Version comparison data:
══════════════════════════════
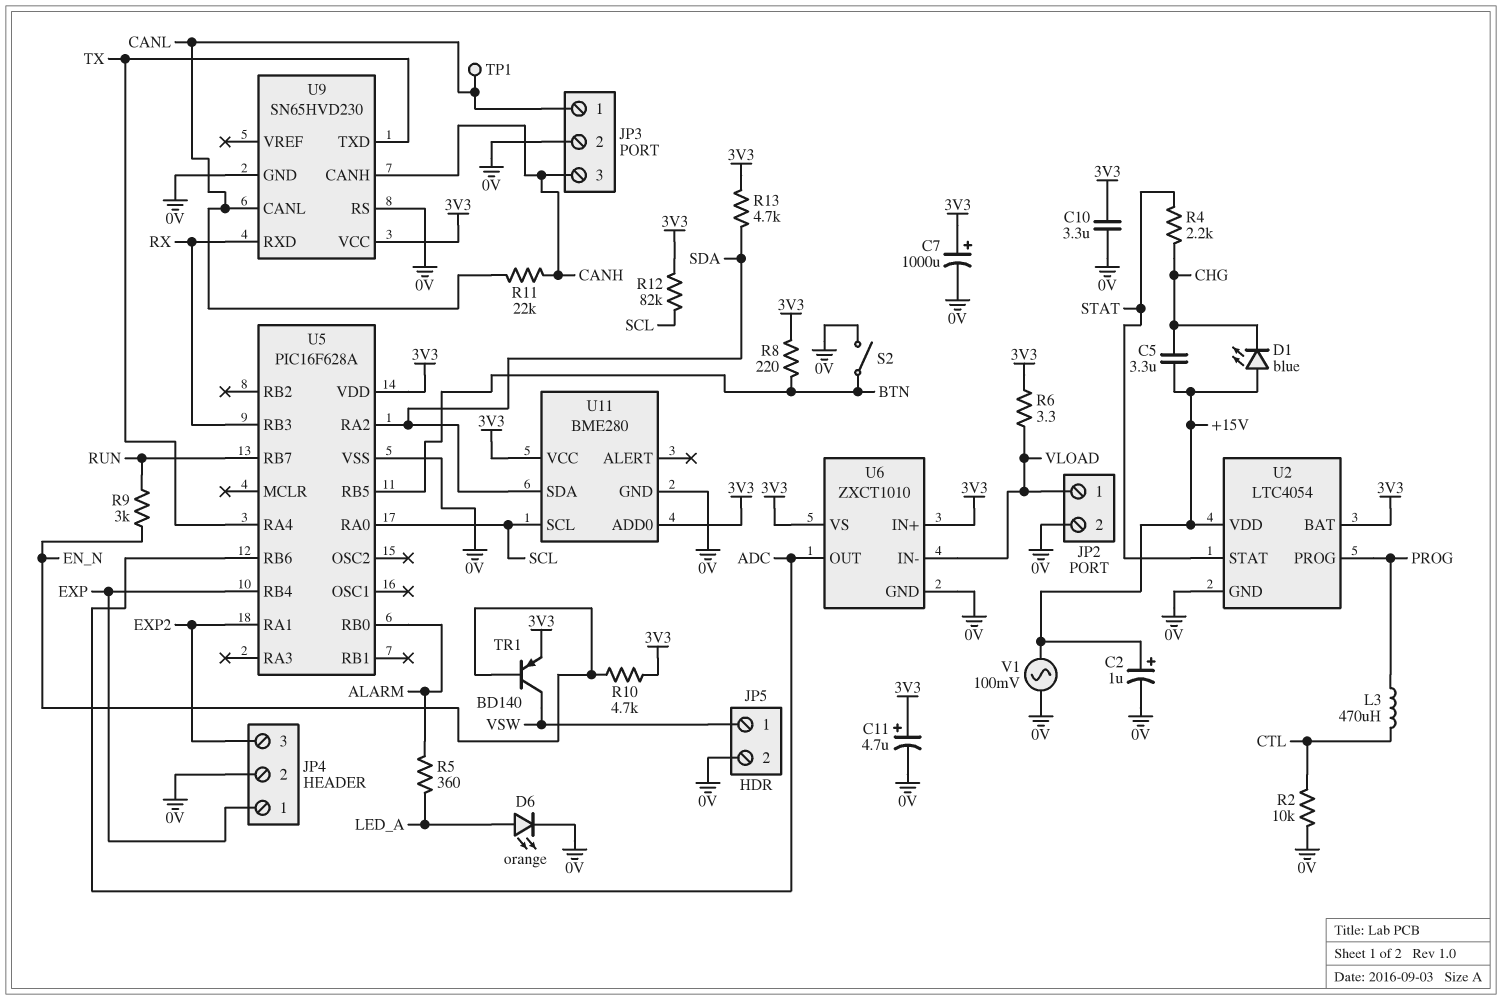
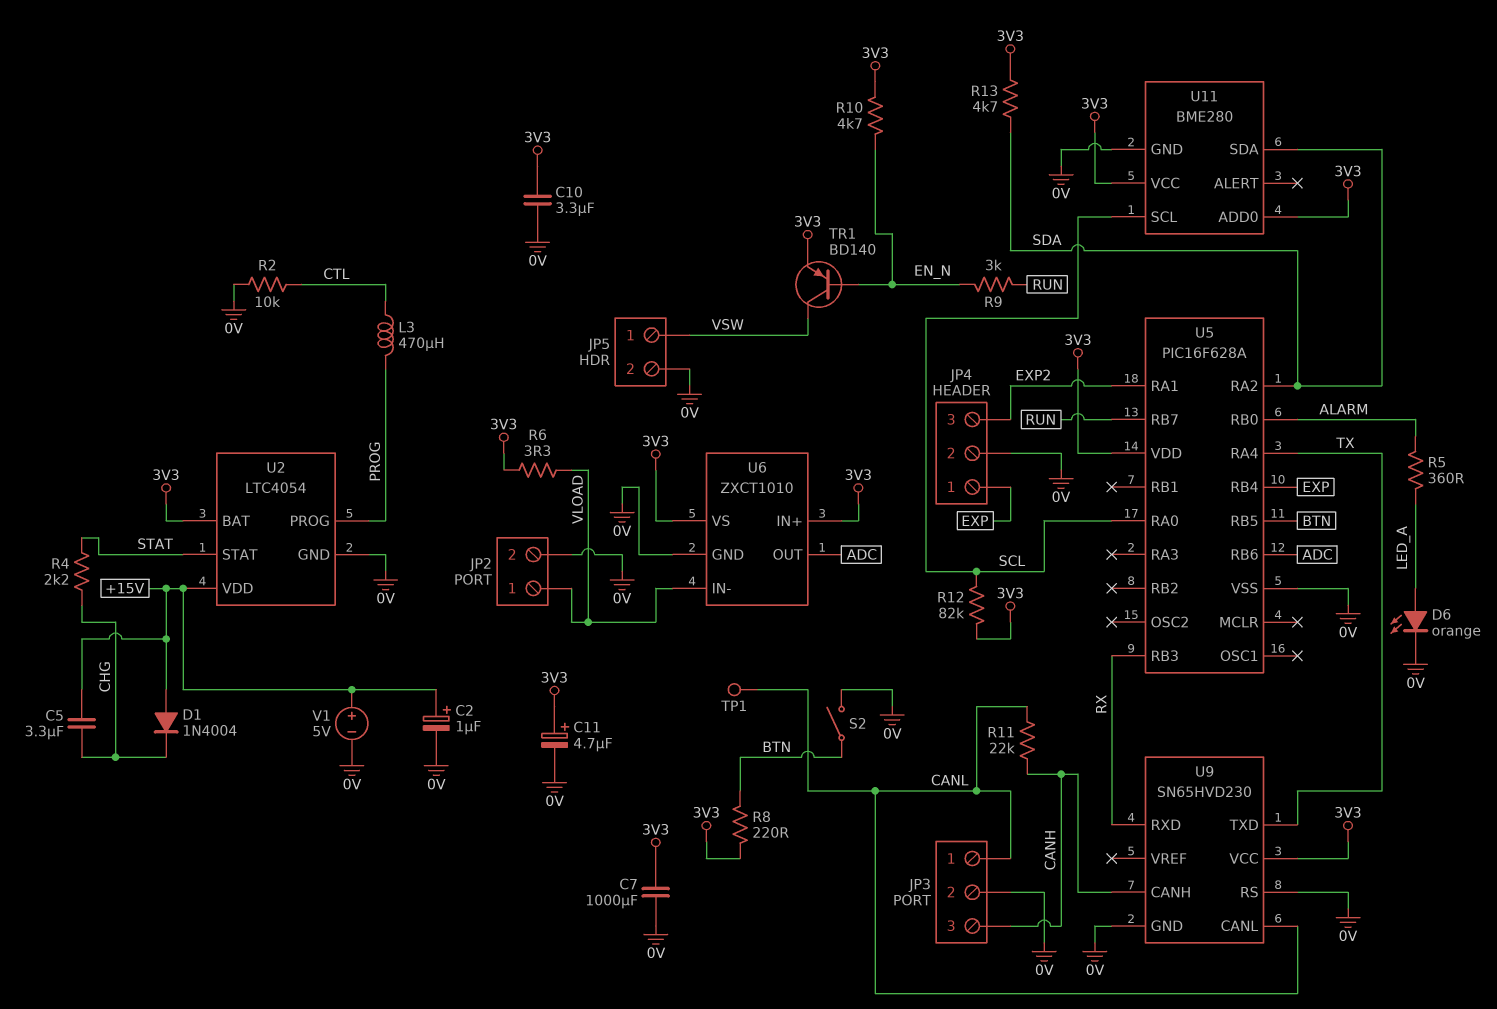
C7: 1000uF (plus 3V3, minus 0V) -> 1000uF (0V, 3V3)
D1: LED blue (A +15V, K CHG) -> diode 1N4004 (A +15V, K CHG)
V1: AC 100mV (+15V, 0V) -> 5V (plus +15V, minus 0V)

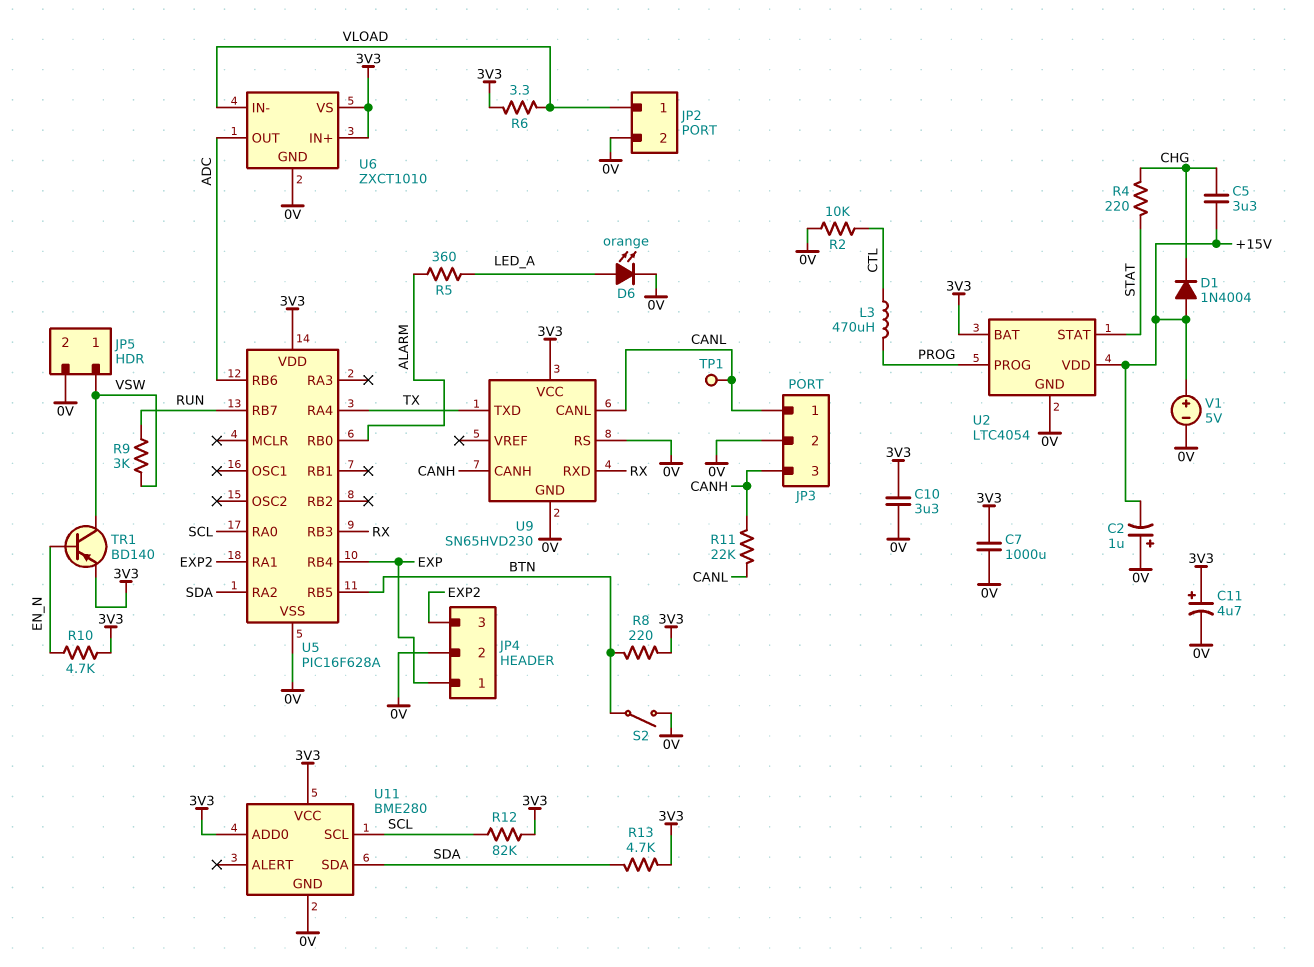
C2: 1uF (plus +15V, minus 0V) -> 1uF (plus 0V, minus +15V)
R4: 2.2k (CHG, STAT) -> 220 (CHG, STAT)
R9: 3k (EN_N, RUN) -> 3k (RUN, VSW)

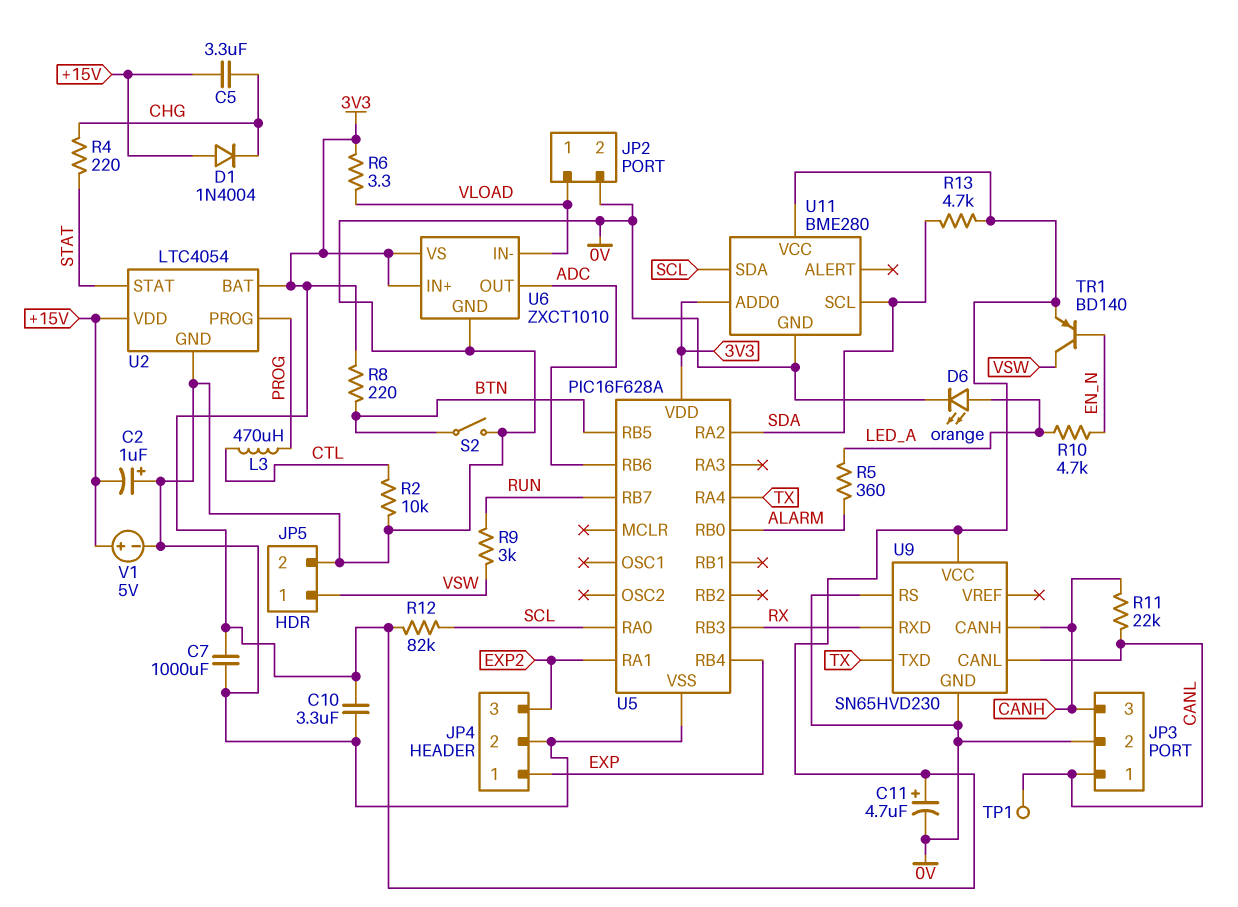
R10: 4.7k (3V3, EN_N) -> 4.7k (EN_N, LED_A)
U11 pin SCL: SCL -> SDA
U11 pin SDA: SDA -> SCL

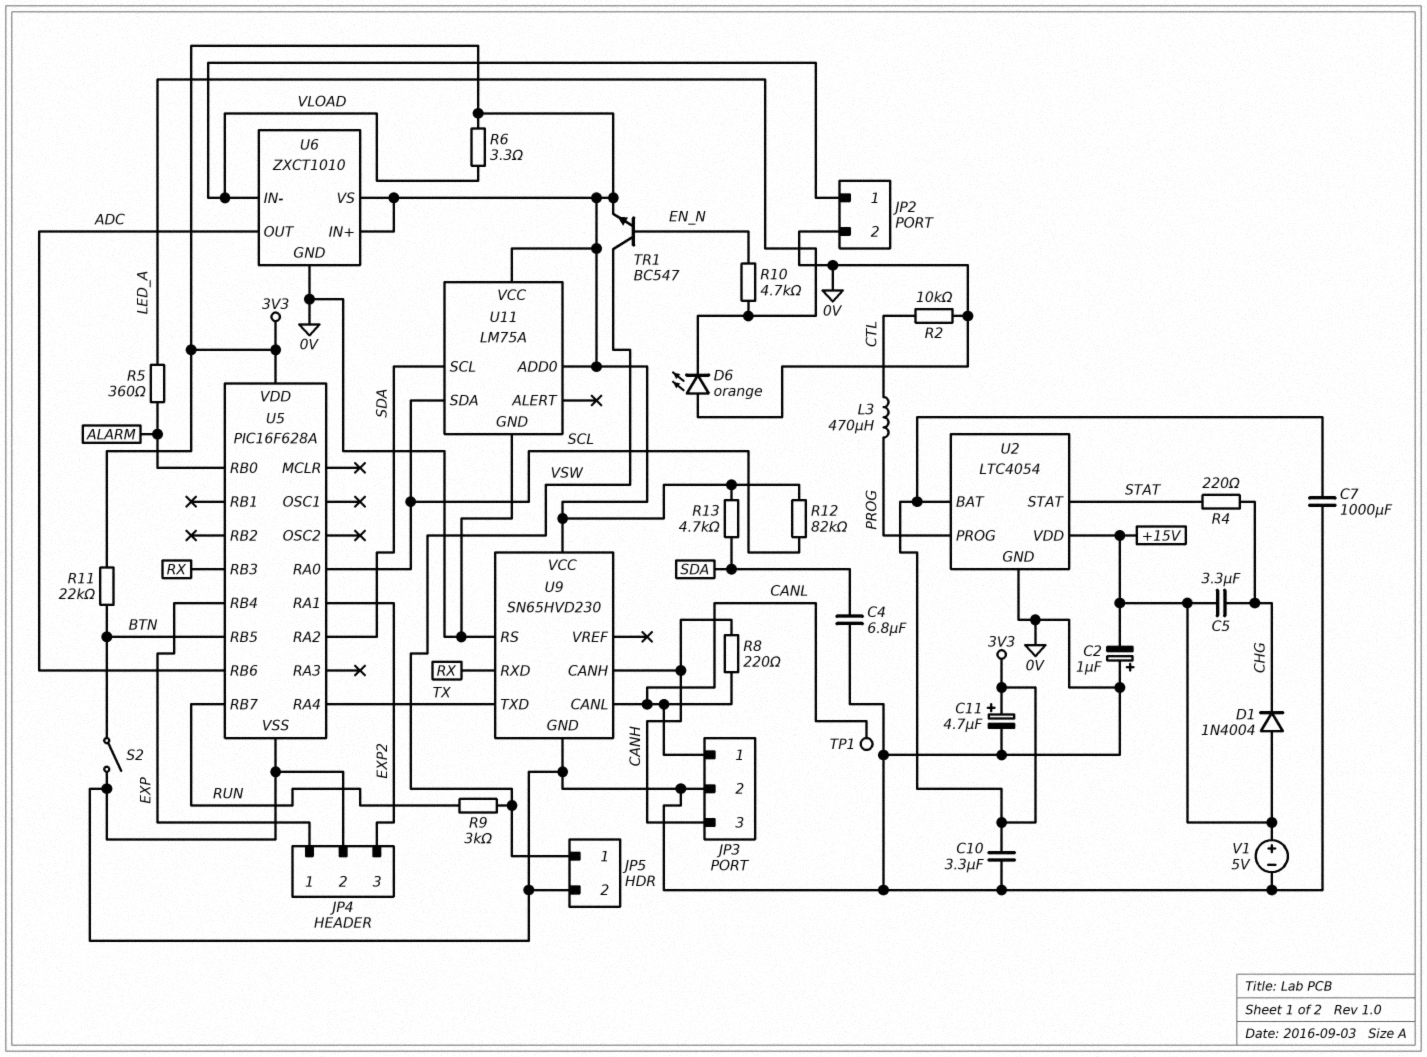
C4: none -> 6.8uF (0V, SDA)
D6: LED orange (A LED_A, K 0V) -> LED orange (A 0V, K LED_A)
R8: 220 (3V3, BTN) -> 220 (CANH, CANL)
R11: 22k (CANH, CANL) -> 22k (3V3, BTN)
TR1: PNP BD140 (B EN_N, C VSW, E 3V3) -> NPN BC547 (B EN_N, C VSW, E 3V3)
U11: BME280 -> LM75A

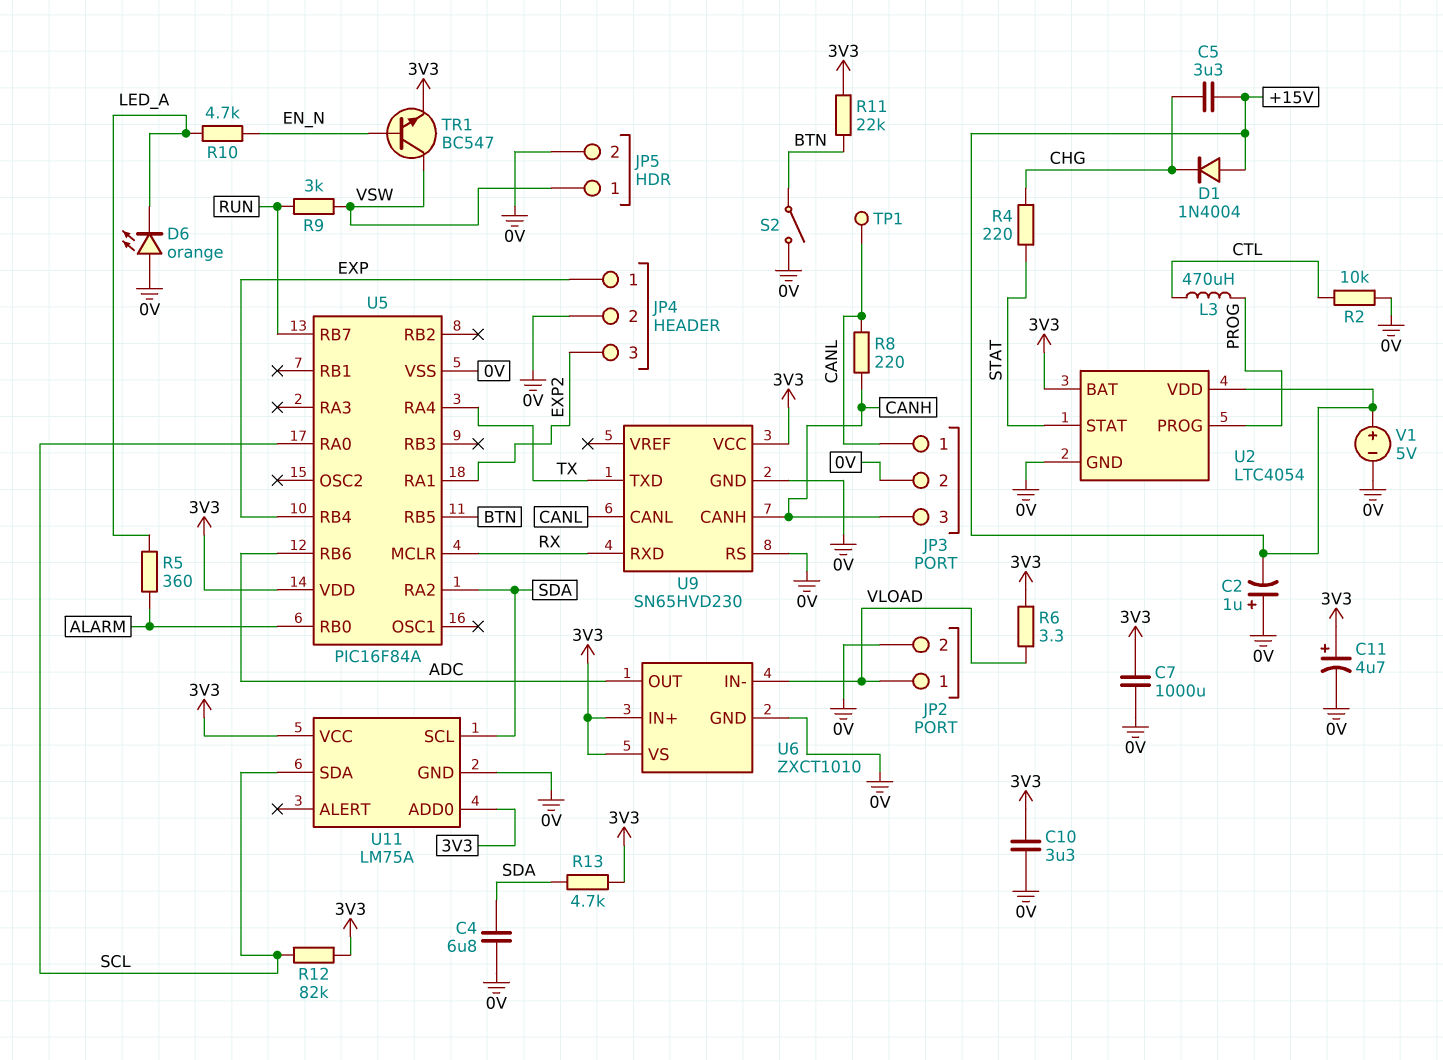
U5: PIC16F628A -> PIC16F84A
U5 pin MCLR: none -> RX
U5 pin RB3: RX -> none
══════════════════════════════
▸ **EXERCISE DIRECTIONS**: How many lines of the data hold the string "CANL"? Reply with the number alone.

▸ **ANSWER SPACE**: 2